=== Righe di input ===

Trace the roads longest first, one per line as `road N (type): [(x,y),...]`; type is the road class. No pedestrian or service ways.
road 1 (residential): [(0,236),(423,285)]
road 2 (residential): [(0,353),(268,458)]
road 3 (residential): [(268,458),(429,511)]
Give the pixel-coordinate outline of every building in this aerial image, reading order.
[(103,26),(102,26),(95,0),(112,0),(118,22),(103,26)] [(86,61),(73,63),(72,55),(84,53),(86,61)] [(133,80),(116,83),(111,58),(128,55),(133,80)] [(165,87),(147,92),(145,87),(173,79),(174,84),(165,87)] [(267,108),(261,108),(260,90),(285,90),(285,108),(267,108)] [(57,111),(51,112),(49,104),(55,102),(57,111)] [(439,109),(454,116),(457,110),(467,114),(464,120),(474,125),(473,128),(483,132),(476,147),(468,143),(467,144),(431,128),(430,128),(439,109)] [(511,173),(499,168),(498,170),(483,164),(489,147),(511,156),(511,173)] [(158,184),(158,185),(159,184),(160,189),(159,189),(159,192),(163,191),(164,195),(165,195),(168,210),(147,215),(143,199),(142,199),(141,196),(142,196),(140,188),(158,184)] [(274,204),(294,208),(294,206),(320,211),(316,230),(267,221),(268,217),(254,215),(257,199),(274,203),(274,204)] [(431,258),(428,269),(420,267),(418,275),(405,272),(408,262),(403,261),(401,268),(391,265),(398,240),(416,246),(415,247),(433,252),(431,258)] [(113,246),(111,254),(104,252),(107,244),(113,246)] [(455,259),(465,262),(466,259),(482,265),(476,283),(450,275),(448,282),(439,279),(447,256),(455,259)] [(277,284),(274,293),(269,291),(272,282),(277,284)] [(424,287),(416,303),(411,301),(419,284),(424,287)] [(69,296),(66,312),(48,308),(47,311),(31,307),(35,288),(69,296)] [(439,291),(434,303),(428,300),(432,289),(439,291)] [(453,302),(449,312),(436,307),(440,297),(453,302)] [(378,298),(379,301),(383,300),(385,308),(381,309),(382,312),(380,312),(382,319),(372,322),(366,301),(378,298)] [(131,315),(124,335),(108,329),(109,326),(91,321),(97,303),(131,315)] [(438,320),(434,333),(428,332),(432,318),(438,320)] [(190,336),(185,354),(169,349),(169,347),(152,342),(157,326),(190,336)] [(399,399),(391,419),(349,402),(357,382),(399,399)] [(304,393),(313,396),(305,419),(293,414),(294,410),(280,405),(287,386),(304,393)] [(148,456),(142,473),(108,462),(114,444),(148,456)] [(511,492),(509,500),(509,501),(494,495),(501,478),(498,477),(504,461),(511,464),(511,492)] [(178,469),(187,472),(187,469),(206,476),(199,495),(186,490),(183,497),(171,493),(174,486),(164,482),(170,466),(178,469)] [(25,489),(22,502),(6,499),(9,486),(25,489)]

===

* [Requisiti dell'esercizio]
Ricopia senza modifiche le righe del materiale a partire dalla prima. Fermati dopo la riga che contiene "Give the pixel-coordinate", includendo anche questa.

* [Soluzione proposta]
Trace the roads longest first, one per line as `road N (type): [(x,y),...]`; type is the road class. No pedestrian or service ways.
road 1 (residential): [(0,236),(423,285)]
road 2 (residential): [(0,353),(268,458)]
road 3 (residential): [(268,458),(429,511)]
Give the pixel-coordinate outline of every building in this aerial image, reading order.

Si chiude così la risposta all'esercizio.